Would you please repeat exactly the lines from the one containing "J206 pin 1: N_18 -> +12V" to the end of the records, both included, and leave out the rest?

· · ·

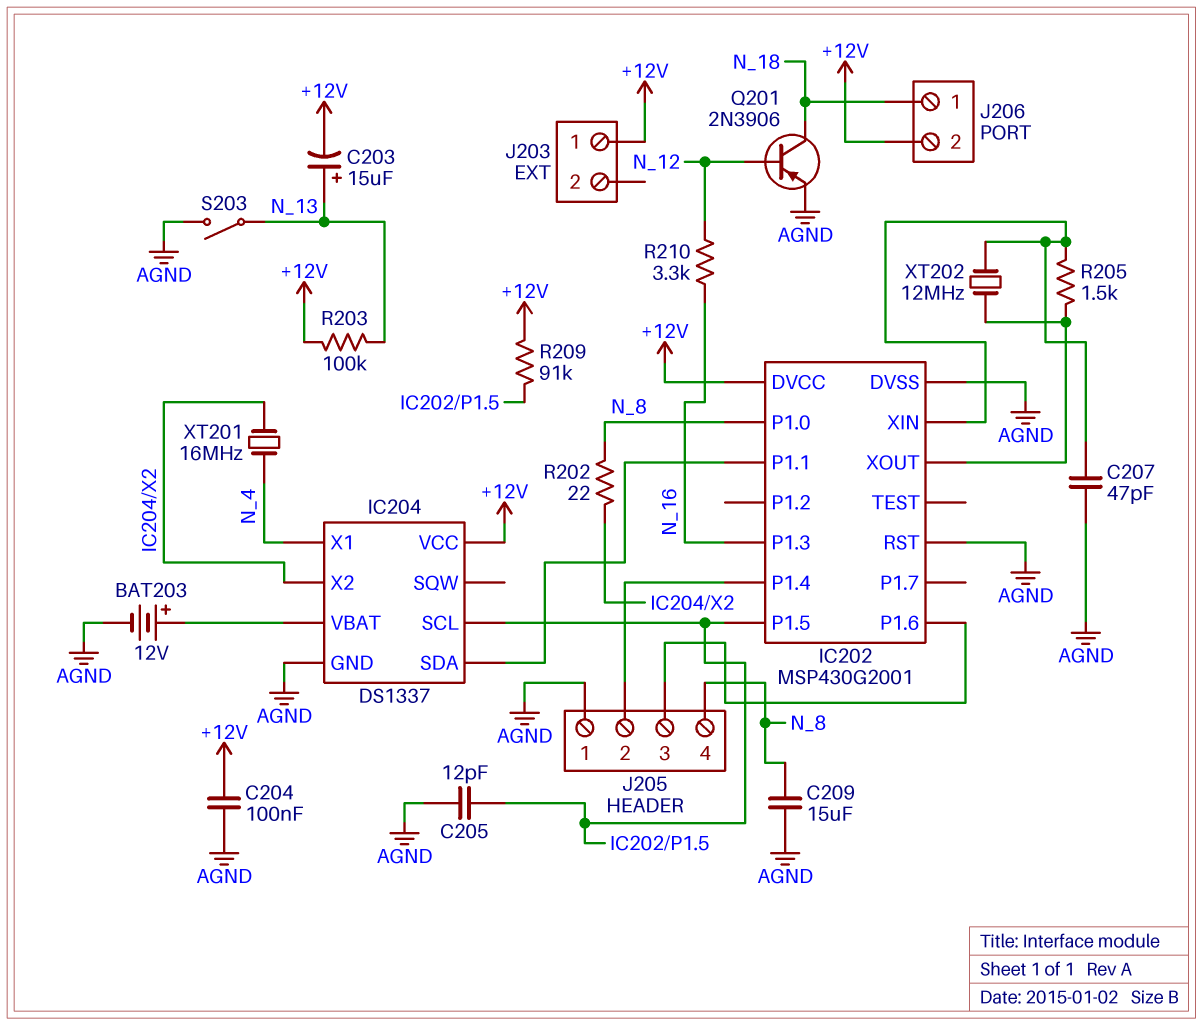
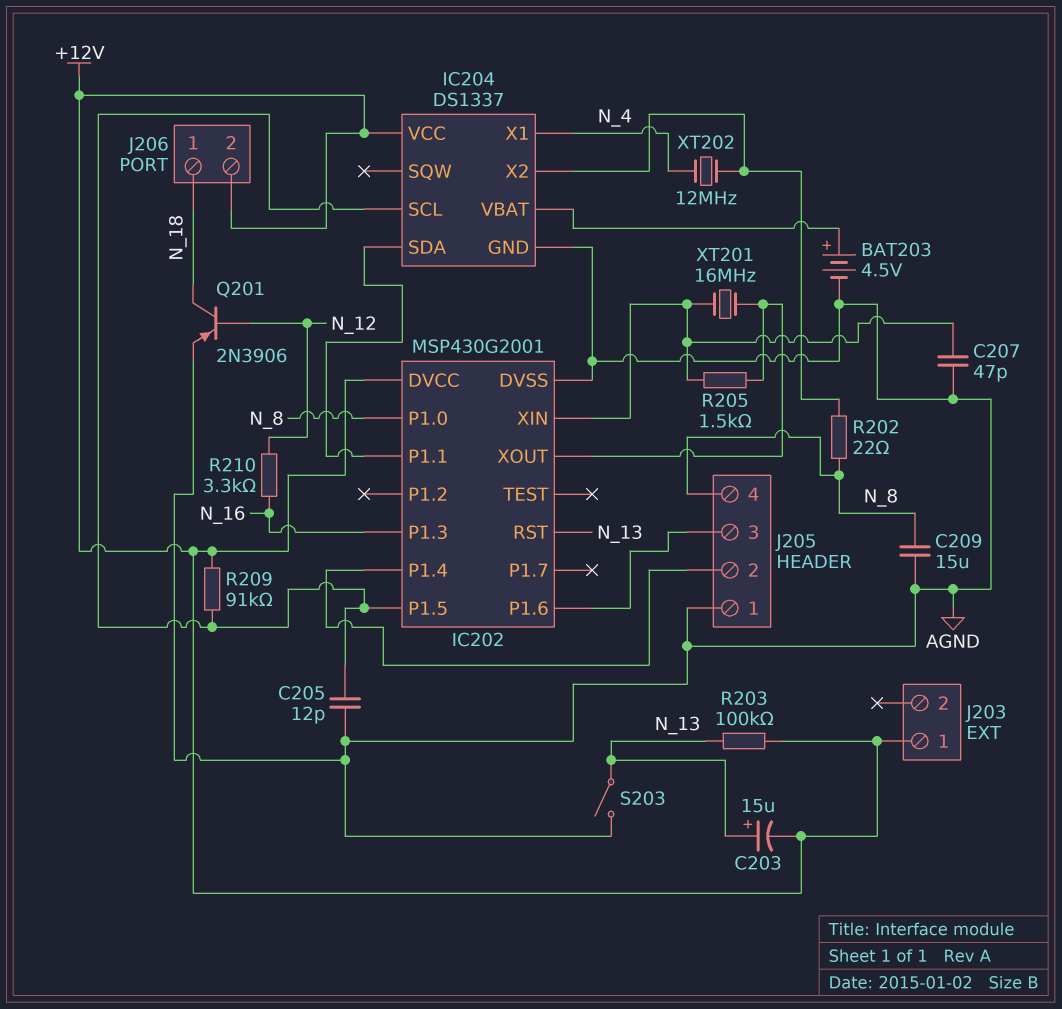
BAT203: 12V (plus IC204/VBAT, minus AGND) -> 4.5V (plus IC204/VBAT, minus AGND)
C204: 100nF (+12V, AGND) -> none
IC202 pin RST: AGND -> N_13
XT201: 16MHz (IC204/X2, N_4) -> 16MHz (IC202/XIN, IC202/XOUT)
XT202: 12MHz (IC202/XIN, IC202/XOUT) -> 12MHz (IC204/X2, N_4)

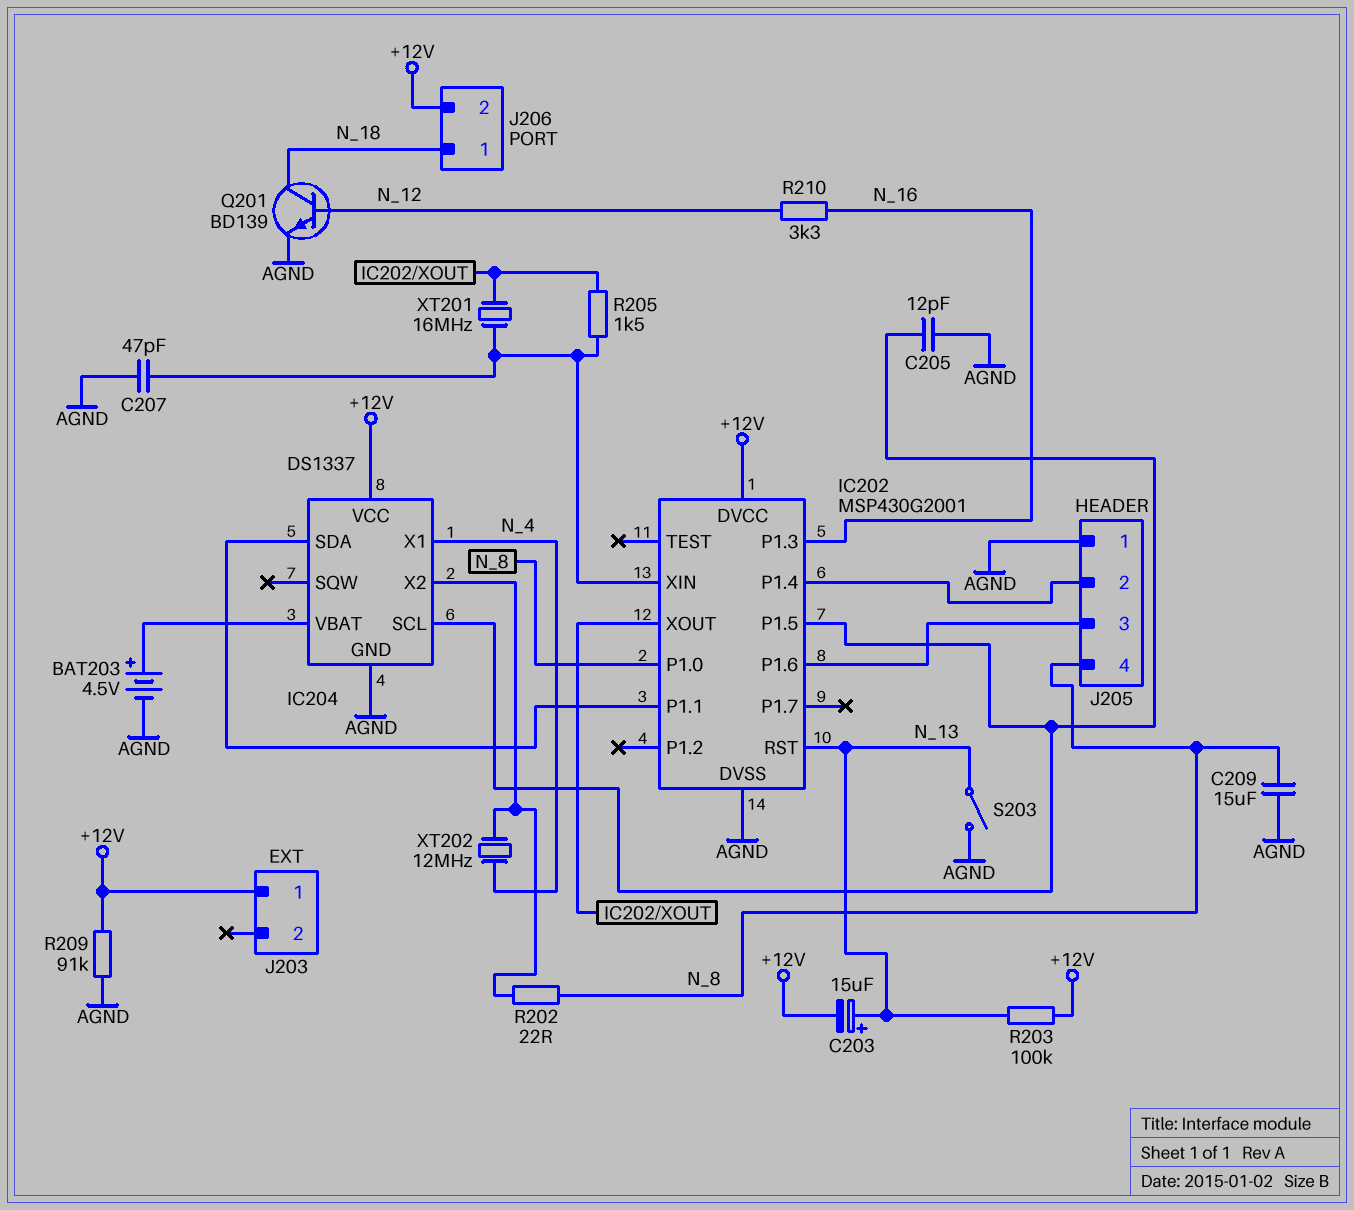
Q201: PNP 2N3906 (B N_12, C N_18, E AGND) -> NPN BD139 (B N_12, C N_18, E AGND)
R209: 91k (+12V, IC202/P1.5) -> 91k (+12V, AGND)

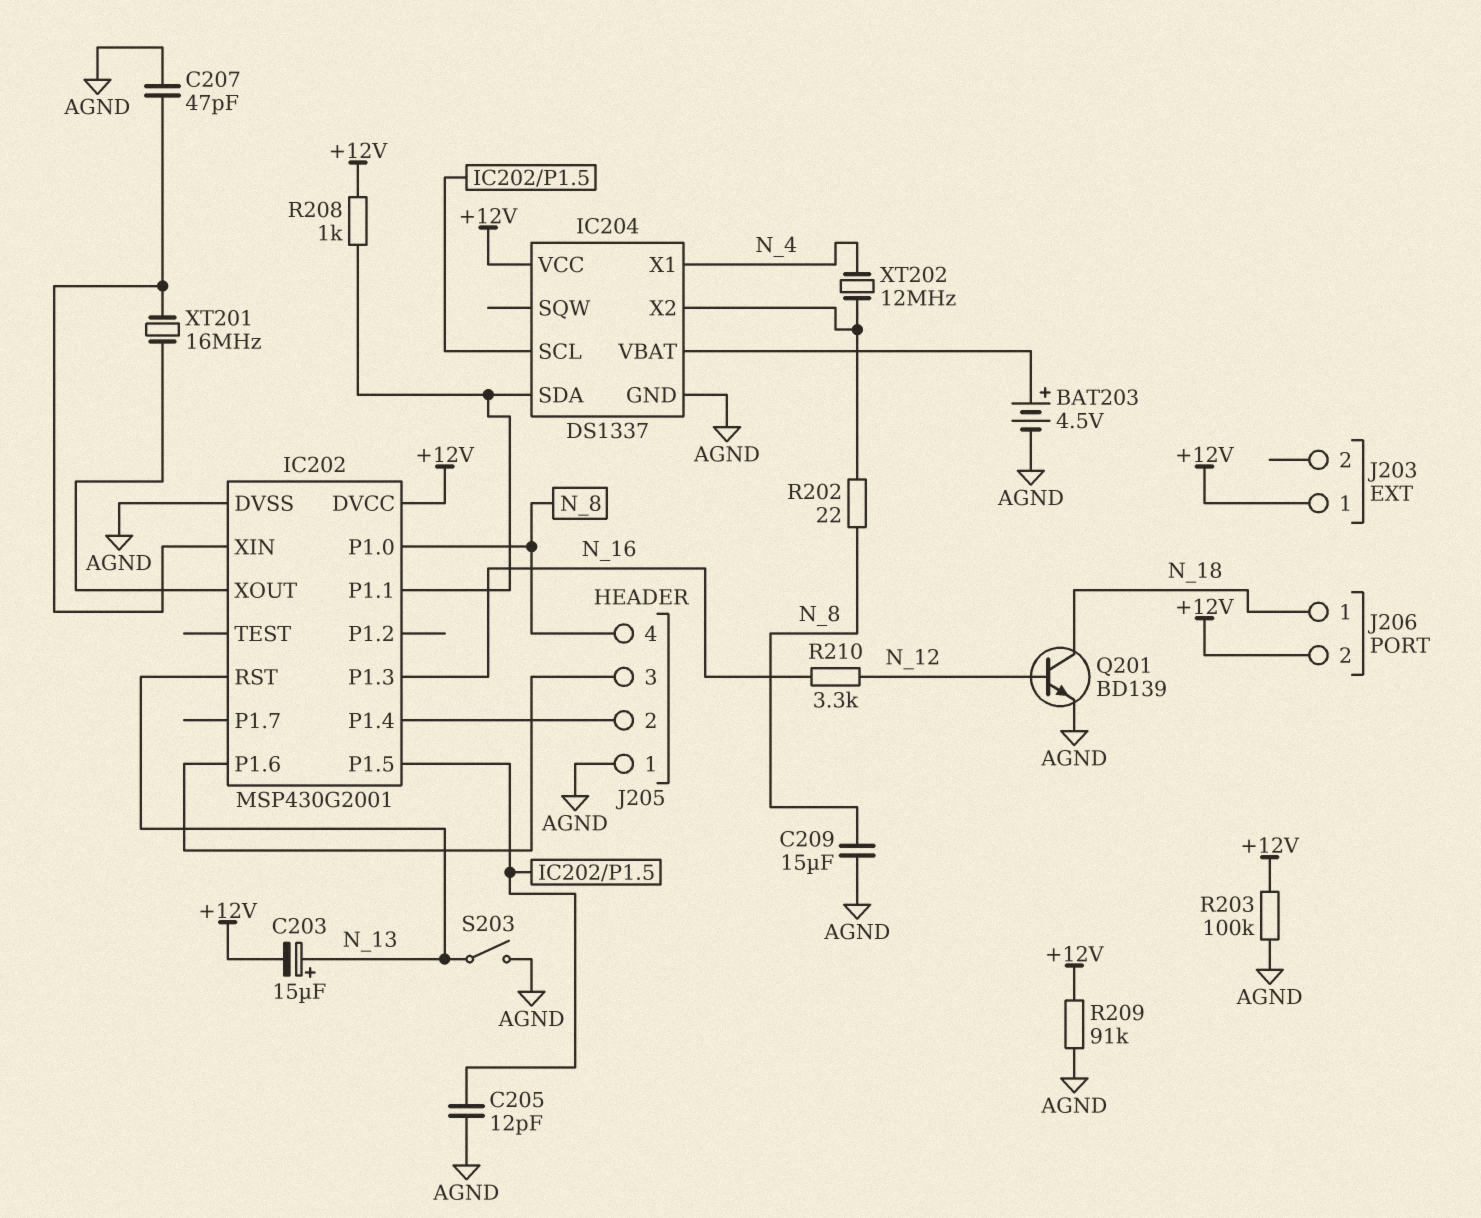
R203: 100k (+12V, N_13) -> 100k (+12V, AGND)
R205: 1.5k (IC202/XIN, IC202/XOUT) -> none
R208: none -> 1k (+12V, IC202/P1.1)

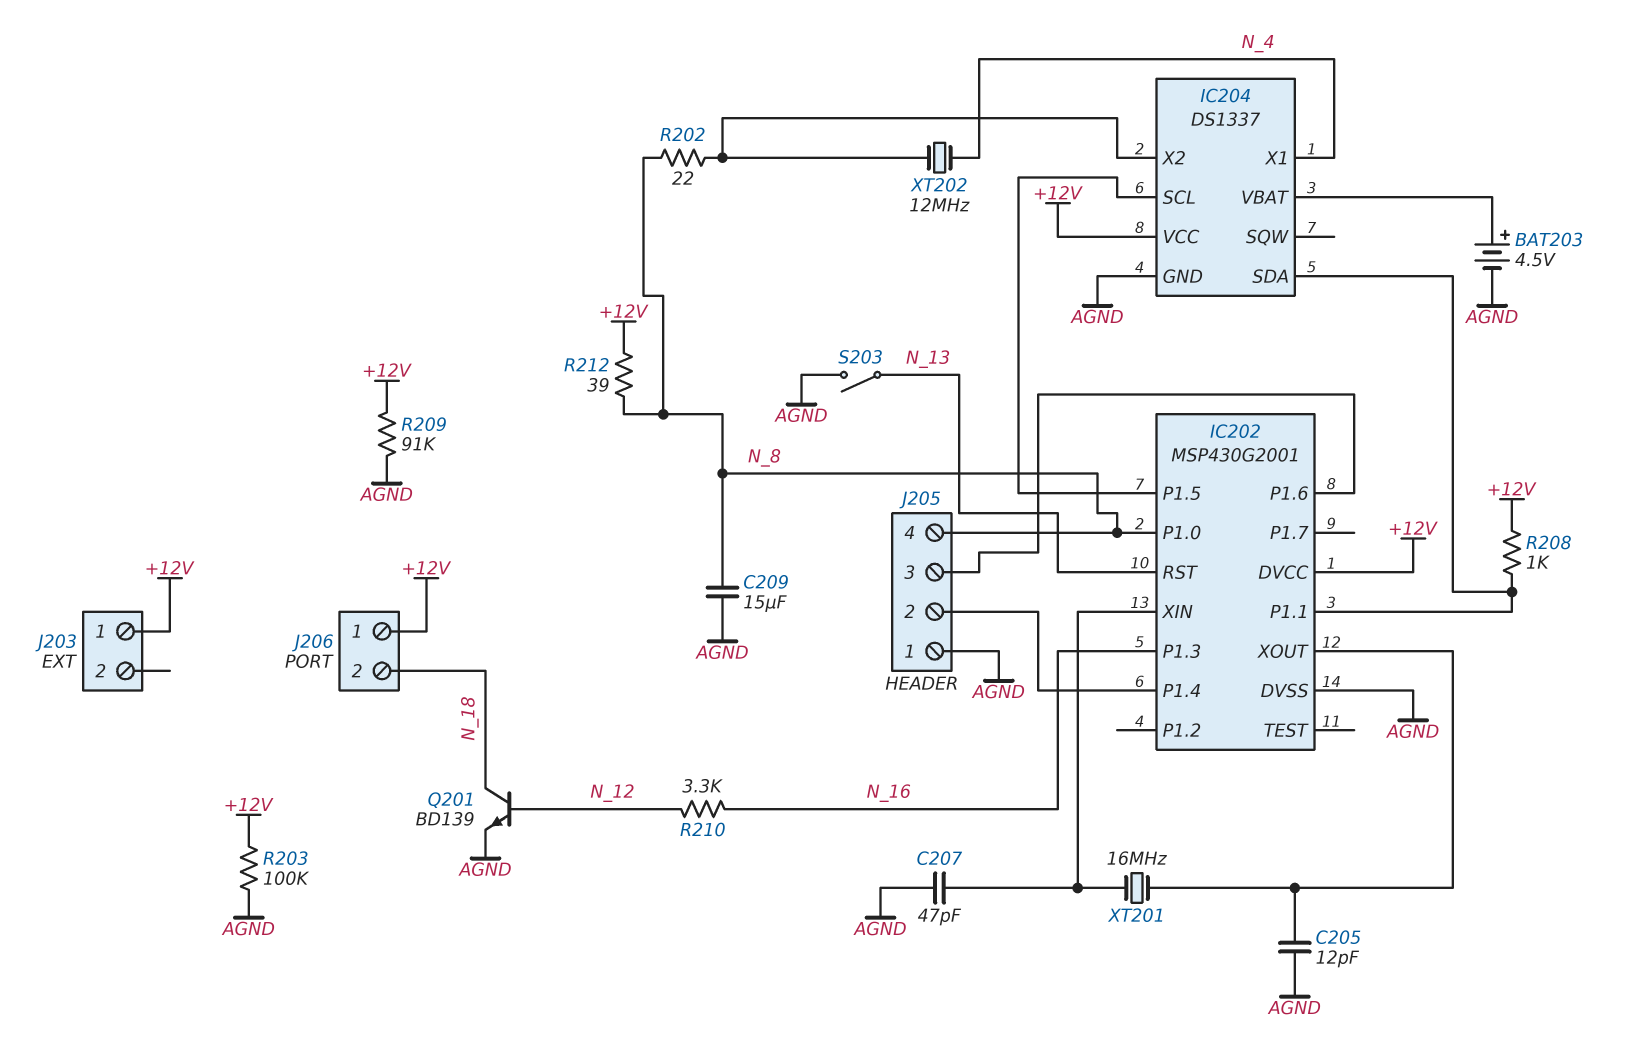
C203: 15uF (plus N_13, minus +12V) -> none
C205: 12pF (AGND, IC202/P1.5) -> 12pF (AGND, IC202/XOUT)
J206 pin 1: N_18 -> +12V
J206 pin 2: +12V -> N_18
R212: none -> 39 (+12V, N_8)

· · ·

» RESPONSE AREA
J206 pin 1: N_18 -> +12V
J206 pin 2: +12V -> N_18
R212: none -> 39 (+12V, N_8)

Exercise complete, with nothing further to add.